- **Your objective**:
A single number is required: how many lines in the data below contain "camera".

------------------------------------------------------------

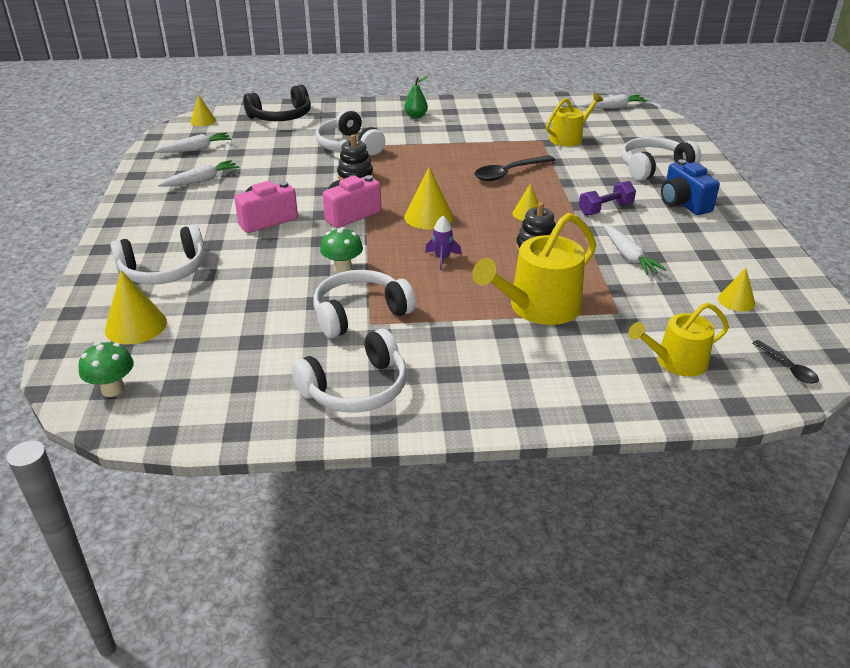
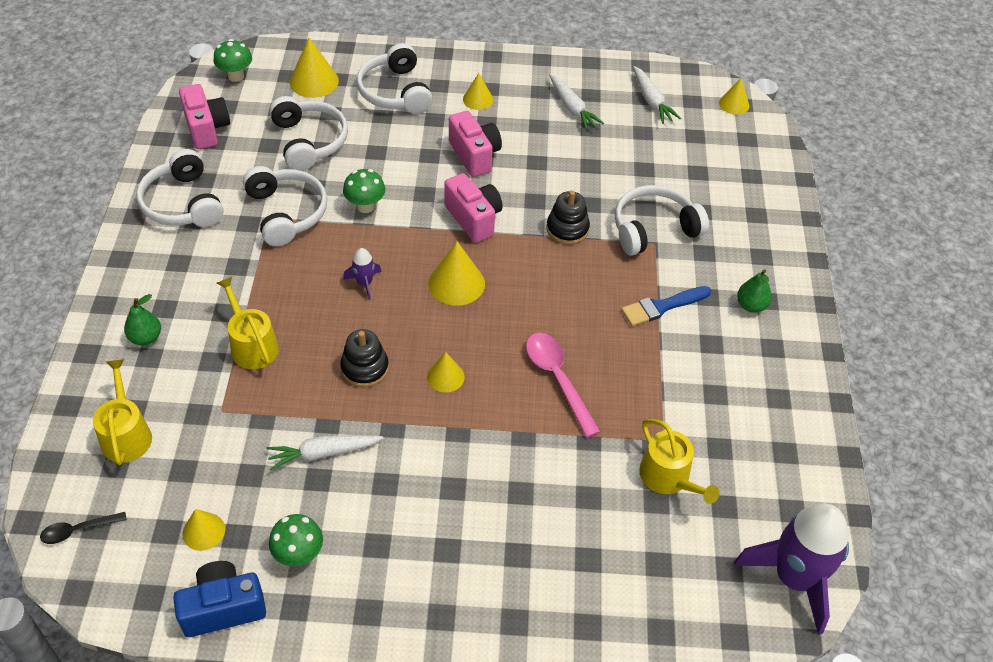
camera: 95 degrees right, 15 degrees up
(183, 224) = (478, 99): none -> yellow cone
(219, 395) = (206, 128): none -> pink camera
(281, 116) = (748, 171): black headphones -> none
(427, 142) = (662, 307): none -> blue brush
(509, 173) = (558, 379): black spoon -> pink spoon
(538, 307) = (252, 345): yellow watering can -> yellow watering can, size x0.64
(559, 374) = (146, 338): none -> green pear
(605, 209) = (441, 462): purple dumbbell -> none
(614, 107) = (794, 578): white carrot -> purple rocket
(654, 167) = (555, 562): white headphones -> white headphones (309, 141)
(683, 203) = (439, 561): blue camera -> blue camera (223, 608)
(721, 256) = (299, 555): none -> green mushroom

------------------------------------------------------------

- **Solution below**:
3